══ GIVEN ENTRIES ══
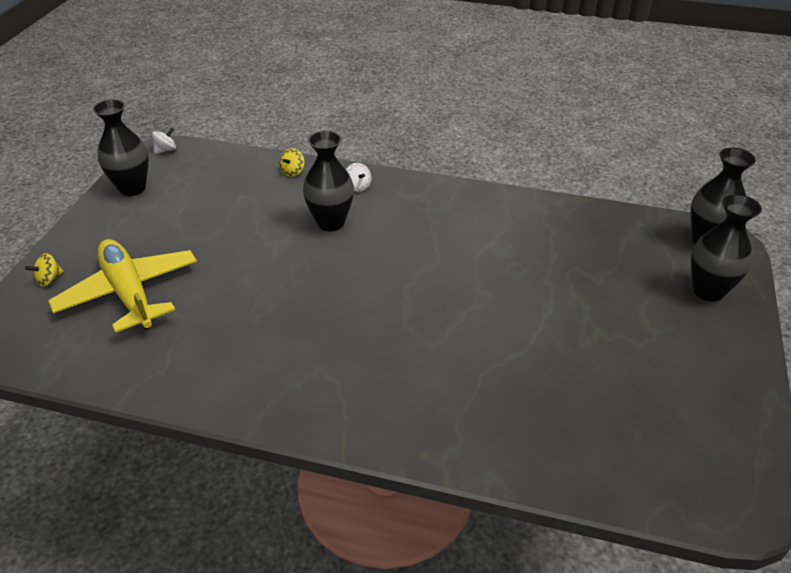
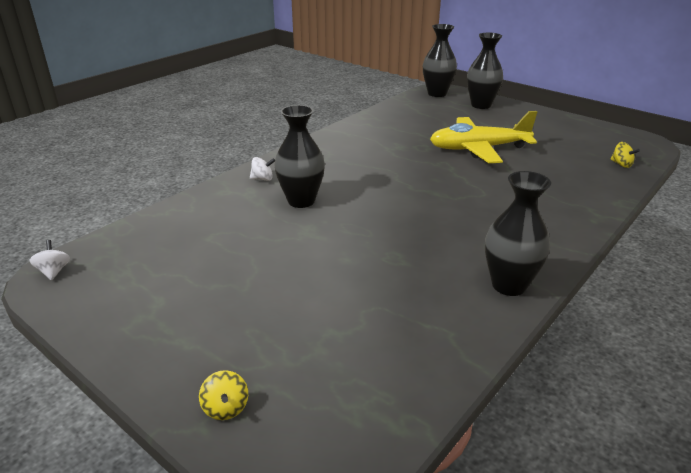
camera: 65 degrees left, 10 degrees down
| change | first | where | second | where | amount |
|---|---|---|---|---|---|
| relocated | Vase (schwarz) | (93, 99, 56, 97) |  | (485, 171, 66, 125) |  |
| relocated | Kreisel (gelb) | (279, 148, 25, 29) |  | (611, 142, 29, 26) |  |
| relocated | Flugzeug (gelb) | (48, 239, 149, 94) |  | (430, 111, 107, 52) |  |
═══
* [TASK DETAILS] Pull out all lines from the entries above in which the word "relocated" appears.

* [OUTPUT OF THE TASK]
| relocated | Vase (schwarz) | (93, 99, 56, 97) |  | (485, 171, 66, 125) |  |
| relocated | Kreisel (gelb) | (279, 148, 25, 29) |  | (611, 142, 29, 26) |  |
| relocated | Flugzeug (gelb) | (48, 239, 149, 94) |  | (430, 111, 107, 52) |  |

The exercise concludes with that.